Task to carry out |
Return exactly the line that contains "(148, 251) = (418, 243): orange" and all lines beneath it in the entries, through the very last one.

(Colored object listings)
┌────────

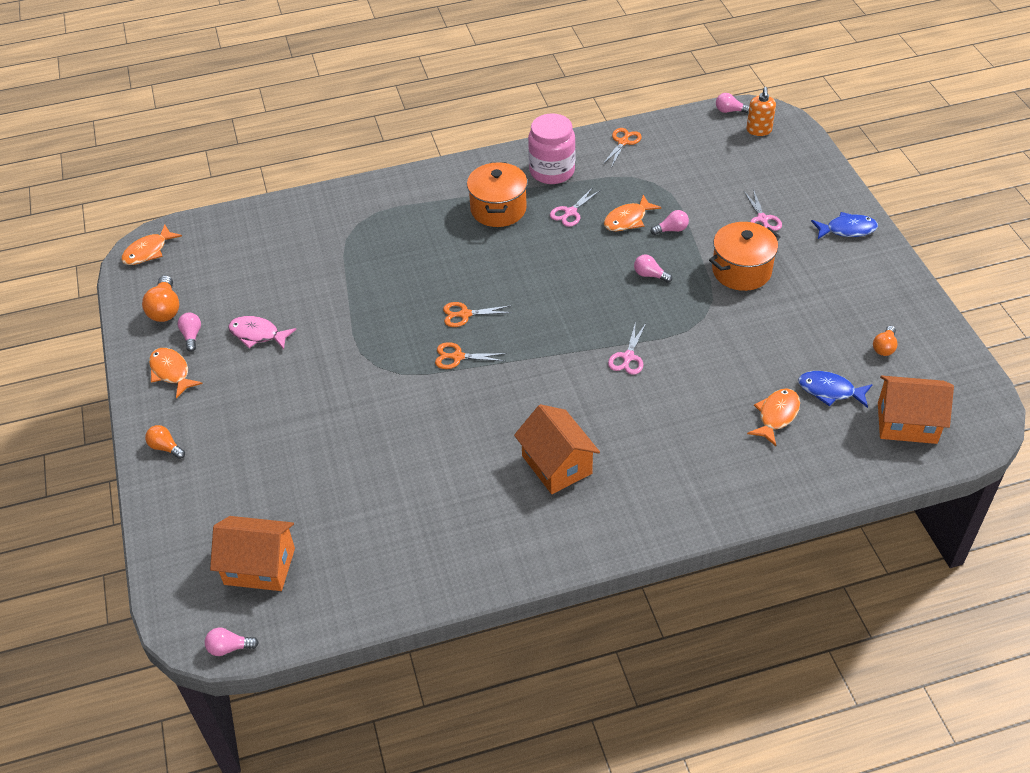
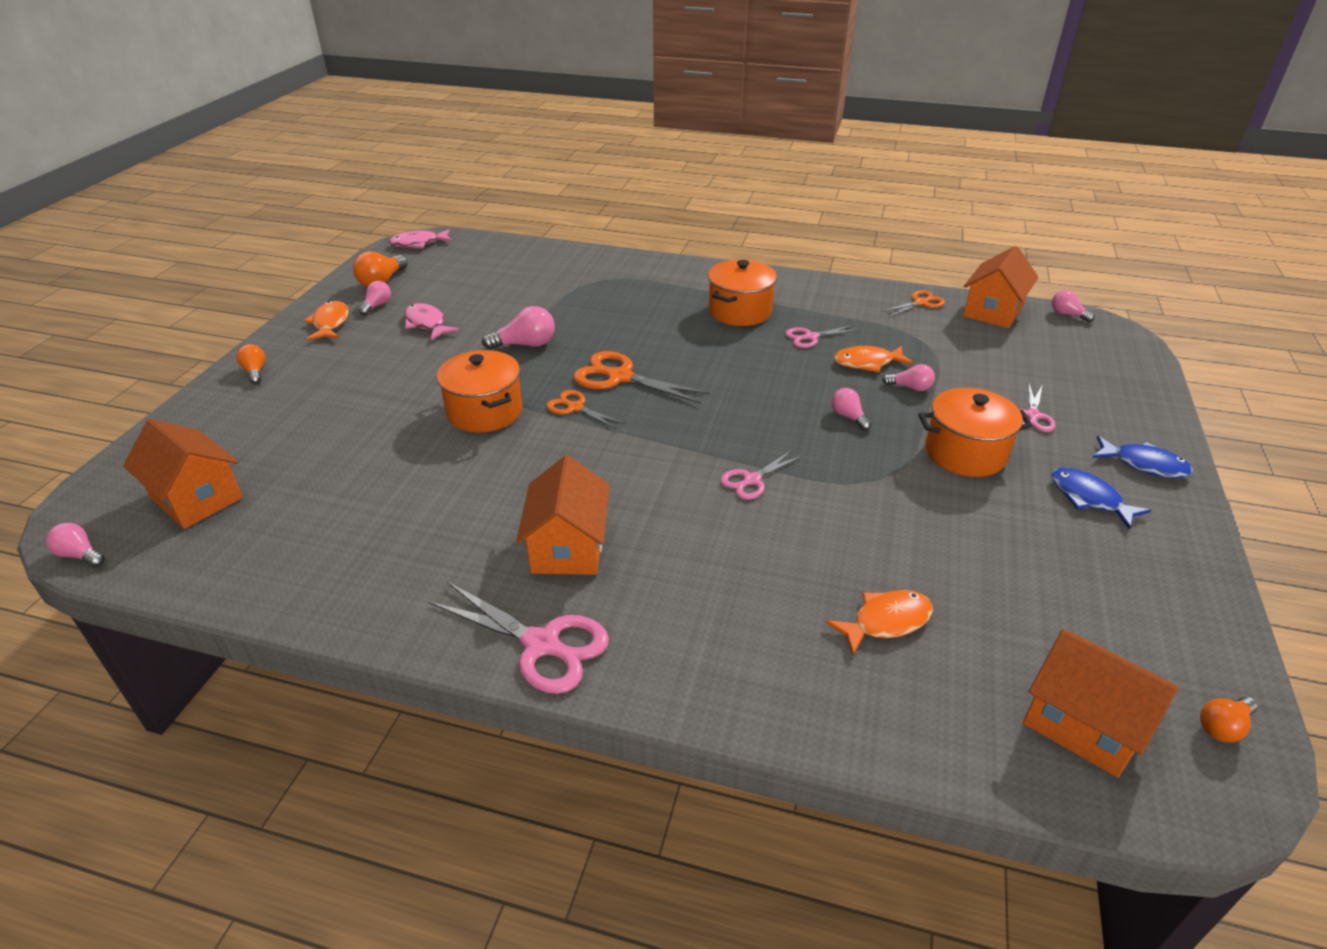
camera: 30 degrees right, 10 degrees down
(148, 251) = (418, 243): orange fish -> pink fish
(362, 317) = (525, 344): none -> pink light bulb
(394, 392) = (485, 411): none -> orange pot
(465, 314) = (620, 377): orange scissors -> orange scissors, size x1.69
(552, 171) = (823, 301): pink jar -> none
(601, 533) = (541, 644): none -> pink scissors
(679, 129) = (993, 311): none -> orange house
(759, 130) = (1091, 340): orange soap dispenser -> none
(830, 391) = (987, 627): blue fish -> blue fish (1089, 498)
(884, 347) = (1110, 611): orange light bulb -> orange light bulb (1222, 727)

└────────

The answer |
(148, 251) = (418, 243): orange fish -> pink fish
(362, 317) = (525, 344): none -> pink light bulb
(394, 392) = (485, 411): none -> orange pot
(465, 314) = (620, 377): orange scissors -> orange scissors, size x1.69
(552, 171) = (823, 301): pink jar -> none
(601, 533) = (541, 644): none -> pink scissors
(679, 129) = (993, 311): none -> orange house
(759, 130) = (1091, 340): orange soap dispenser -> none
(830, 391) = (987, 627): blue fish -> blue fish (1089, 498)
(884, 347) = (1110, 611): orange light bulb -> orange light bulb (1222, 727)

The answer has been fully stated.